--- START ---

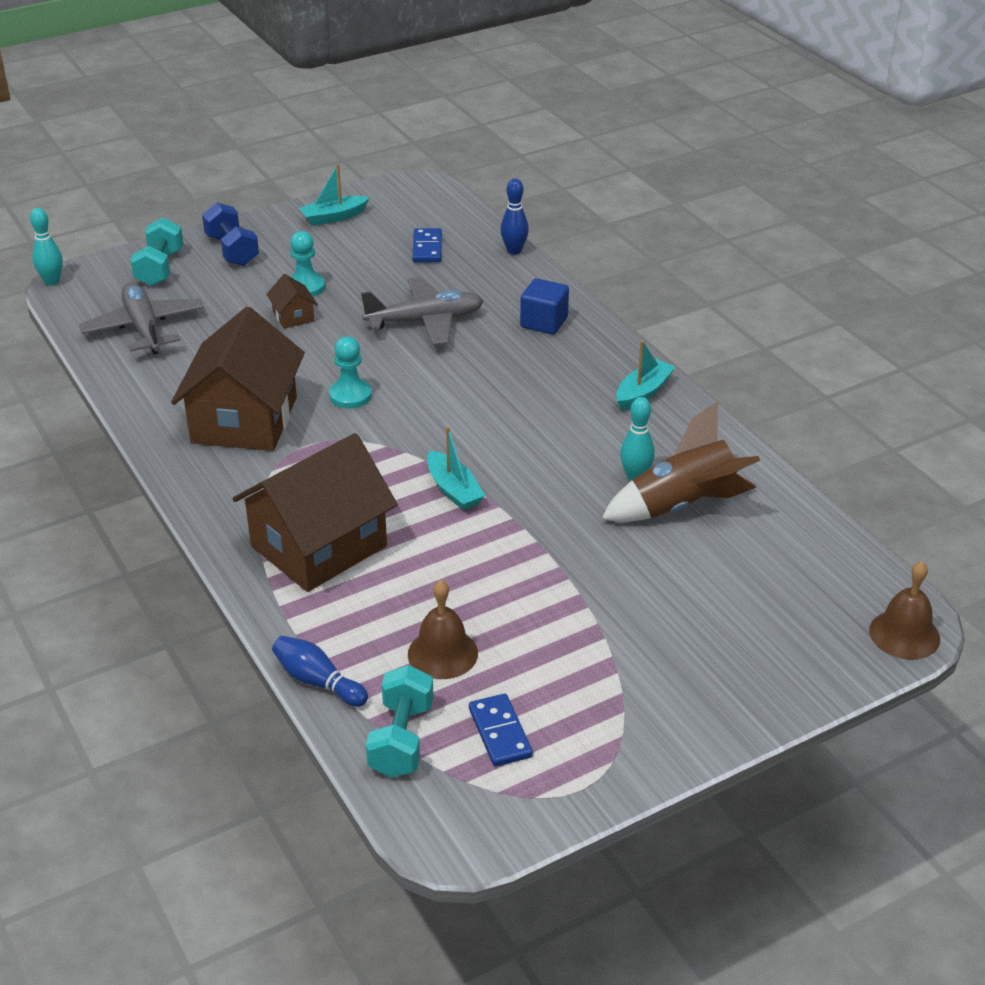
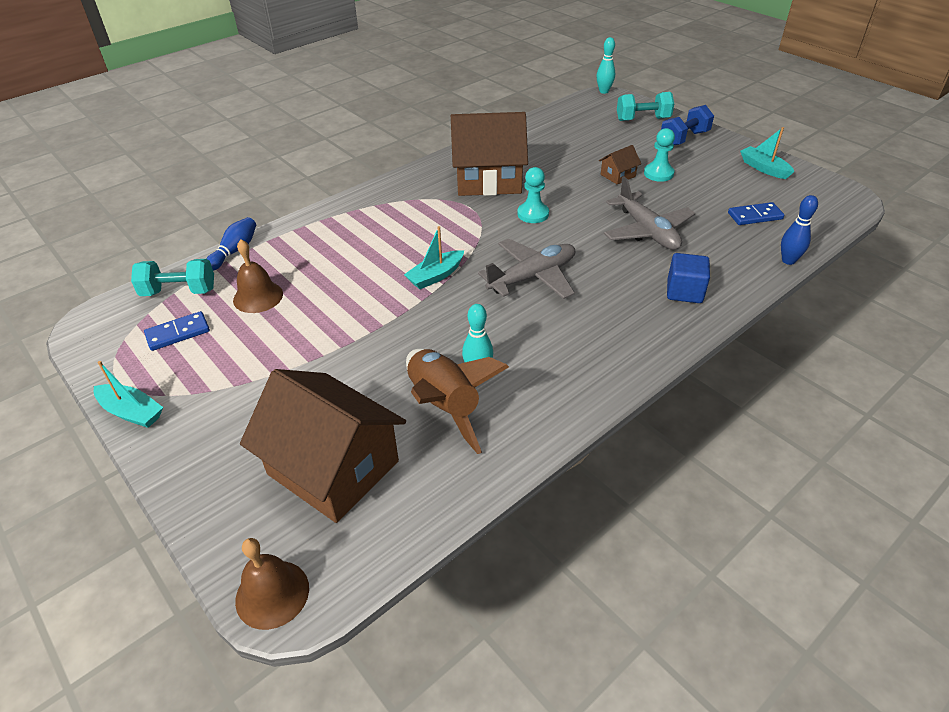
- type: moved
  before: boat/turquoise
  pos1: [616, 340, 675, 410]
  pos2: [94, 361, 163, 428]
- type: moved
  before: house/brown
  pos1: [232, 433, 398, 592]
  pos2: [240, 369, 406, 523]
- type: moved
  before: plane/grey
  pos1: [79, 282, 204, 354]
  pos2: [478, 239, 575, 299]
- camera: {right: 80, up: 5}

--- END ---

- Prompt -
Please output all of the data exactly as given, omitting any images it holds.

- Result for this task -
- type: moved
  before: boat/turquoise
  pos1: [616, 340, 675, 410]
  pos2: [94, 361, 163, 428]
- type: moved
  before: house/brown
  pos1: [232, 433, 398, 592]
  pos2: [240, 369, 406, 523]
- type: moved
  before: plane/grey
  pos1: [79, 282, 204, 354]
  pos2: [478, 239, 575, 299]
- camera: {right: 80, up: 5}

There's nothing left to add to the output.